Start of Block
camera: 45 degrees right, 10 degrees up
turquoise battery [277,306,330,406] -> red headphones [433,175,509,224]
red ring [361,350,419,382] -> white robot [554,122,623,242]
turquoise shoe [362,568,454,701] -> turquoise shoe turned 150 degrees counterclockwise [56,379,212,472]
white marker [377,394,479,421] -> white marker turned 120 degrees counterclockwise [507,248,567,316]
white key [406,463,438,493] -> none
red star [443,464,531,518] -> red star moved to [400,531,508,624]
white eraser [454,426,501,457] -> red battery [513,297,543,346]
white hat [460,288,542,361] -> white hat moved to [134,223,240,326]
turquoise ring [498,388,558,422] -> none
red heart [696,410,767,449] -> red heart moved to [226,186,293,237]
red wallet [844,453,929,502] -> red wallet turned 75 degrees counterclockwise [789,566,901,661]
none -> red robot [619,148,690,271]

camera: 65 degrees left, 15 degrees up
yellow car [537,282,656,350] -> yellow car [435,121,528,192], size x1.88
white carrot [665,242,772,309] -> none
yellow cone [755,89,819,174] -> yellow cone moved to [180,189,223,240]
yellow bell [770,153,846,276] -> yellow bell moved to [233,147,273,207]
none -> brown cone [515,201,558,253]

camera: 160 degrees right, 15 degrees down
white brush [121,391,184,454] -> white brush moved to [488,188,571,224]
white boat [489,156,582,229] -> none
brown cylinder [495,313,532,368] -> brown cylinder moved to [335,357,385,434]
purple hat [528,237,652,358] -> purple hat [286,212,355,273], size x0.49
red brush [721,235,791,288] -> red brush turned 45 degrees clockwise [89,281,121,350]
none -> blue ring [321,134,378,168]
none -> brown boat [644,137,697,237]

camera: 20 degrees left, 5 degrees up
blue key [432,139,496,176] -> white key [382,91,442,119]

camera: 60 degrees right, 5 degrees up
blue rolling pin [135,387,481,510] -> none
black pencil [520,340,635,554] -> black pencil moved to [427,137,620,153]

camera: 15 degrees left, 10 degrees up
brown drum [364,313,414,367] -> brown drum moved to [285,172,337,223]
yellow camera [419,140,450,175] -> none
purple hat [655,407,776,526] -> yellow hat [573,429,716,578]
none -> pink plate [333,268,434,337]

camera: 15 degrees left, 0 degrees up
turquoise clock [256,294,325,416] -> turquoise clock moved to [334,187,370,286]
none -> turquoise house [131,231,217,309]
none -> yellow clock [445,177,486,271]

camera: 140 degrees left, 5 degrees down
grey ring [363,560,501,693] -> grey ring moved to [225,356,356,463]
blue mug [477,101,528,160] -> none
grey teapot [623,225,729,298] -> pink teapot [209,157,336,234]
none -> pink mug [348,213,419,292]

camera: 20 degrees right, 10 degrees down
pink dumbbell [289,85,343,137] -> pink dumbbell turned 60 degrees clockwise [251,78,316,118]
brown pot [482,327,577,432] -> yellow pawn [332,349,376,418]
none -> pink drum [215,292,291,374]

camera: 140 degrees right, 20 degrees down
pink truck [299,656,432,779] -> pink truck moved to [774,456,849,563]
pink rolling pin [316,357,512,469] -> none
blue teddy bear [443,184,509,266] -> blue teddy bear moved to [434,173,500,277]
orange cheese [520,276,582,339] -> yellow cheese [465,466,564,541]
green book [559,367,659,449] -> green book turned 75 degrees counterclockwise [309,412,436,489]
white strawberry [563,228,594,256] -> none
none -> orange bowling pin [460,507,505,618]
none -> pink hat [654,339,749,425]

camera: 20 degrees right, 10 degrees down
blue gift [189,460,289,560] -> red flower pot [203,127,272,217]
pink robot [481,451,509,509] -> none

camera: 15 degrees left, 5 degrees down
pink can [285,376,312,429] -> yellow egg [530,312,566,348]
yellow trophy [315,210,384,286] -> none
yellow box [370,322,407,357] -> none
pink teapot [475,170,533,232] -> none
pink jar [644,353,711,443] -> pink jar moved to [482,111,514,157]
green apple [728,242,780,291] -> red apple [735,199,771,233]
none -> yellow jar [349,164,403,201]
End of Block
> **DIRECTIONS FOR THIS TASK**
Reproduce exactly the entries above, limited to the lines from the one with "camera: 140 degrees right, 20 degrees down" through the one with "orange cheese [520,276,582,339]", both included.

> **RESPONSE TO THIS EXERCISE**
camera: 140 degrees right, 20 degrees down
pink truck [299,656,432,779] -> pink truck moved to [774,456,849,563]
pink rolling pin [316,357,512,469] -> none
blue teddy bear [443,184,509,266] -> blue teddy bear moved to [434,173,500,277]
orange cheese [520,276,582,339] -> yellow cheese [465,466,564,541]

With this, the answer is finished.